## Task data
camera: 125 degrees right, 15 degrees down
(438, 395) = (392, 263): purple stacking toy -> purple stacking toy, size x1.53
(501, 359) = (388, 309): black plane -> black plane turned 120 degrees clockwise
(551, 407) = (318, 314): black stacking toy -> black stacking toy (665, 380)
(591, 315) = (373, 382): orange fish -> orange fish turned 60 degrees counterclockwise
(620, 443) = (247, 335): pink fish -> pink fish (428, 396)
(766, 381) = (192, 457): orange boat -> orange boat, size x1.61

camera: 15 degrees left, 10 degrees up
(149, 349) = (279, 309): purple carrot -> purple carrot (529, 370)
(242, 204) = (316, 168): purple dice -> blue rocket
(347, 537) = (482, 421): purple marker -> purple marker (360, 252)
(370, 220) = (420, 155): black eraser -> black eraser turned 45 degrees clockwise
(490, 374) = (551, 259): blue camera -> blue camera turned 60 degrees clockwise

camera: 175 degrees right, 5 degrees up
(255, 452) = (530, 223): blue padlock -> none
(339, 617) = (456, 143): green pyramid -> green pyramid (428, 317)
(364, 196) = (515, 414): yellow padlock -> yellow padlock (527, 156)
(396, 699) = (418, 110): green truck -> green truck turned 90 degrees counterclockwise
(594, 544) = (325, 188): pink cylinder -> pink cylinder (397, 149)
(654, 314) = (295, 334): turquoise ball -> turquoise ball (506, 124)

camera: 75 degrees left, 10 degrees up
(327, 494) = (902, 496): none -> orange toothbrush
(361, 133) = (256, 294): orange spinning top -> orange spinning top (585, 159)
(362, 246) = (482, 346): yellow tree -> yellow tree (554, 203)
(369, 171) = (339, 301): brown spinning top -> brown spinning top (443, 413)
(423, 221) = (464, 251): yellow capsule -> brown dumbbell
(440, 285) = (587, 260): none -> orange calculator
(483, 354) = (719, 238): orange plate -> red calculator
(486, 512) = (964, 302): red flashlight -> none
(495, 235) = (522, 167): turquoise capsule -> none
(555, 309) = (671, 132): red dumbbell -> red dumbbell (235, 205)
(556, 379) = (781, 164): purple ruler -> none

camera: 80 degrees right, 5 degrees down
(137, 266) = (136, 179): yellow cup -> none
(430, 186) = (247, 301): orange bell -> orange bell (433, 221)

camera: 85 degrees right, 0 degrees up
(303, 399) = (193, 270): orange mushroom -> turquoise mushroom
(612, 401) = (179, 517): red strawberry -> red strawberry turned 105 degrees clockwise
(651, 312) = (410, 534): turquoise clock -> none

## Aim of the exercise
Repeat, character for character, the lines of the material above from the line with "(364, 196) = (515, 414): yellow" through the line with "(594, 544) = (325, 188): pink".

## Answer section
(364, 196) = (515, 414): yellow padlock -> yellow padlock (527, 156)
(396, 699) = (418, 110): green truck -> green truck turned 90 degrees counterclockwise
(594, 544) = (325, 188): pink cylinder -> pink cylinder (397, 149)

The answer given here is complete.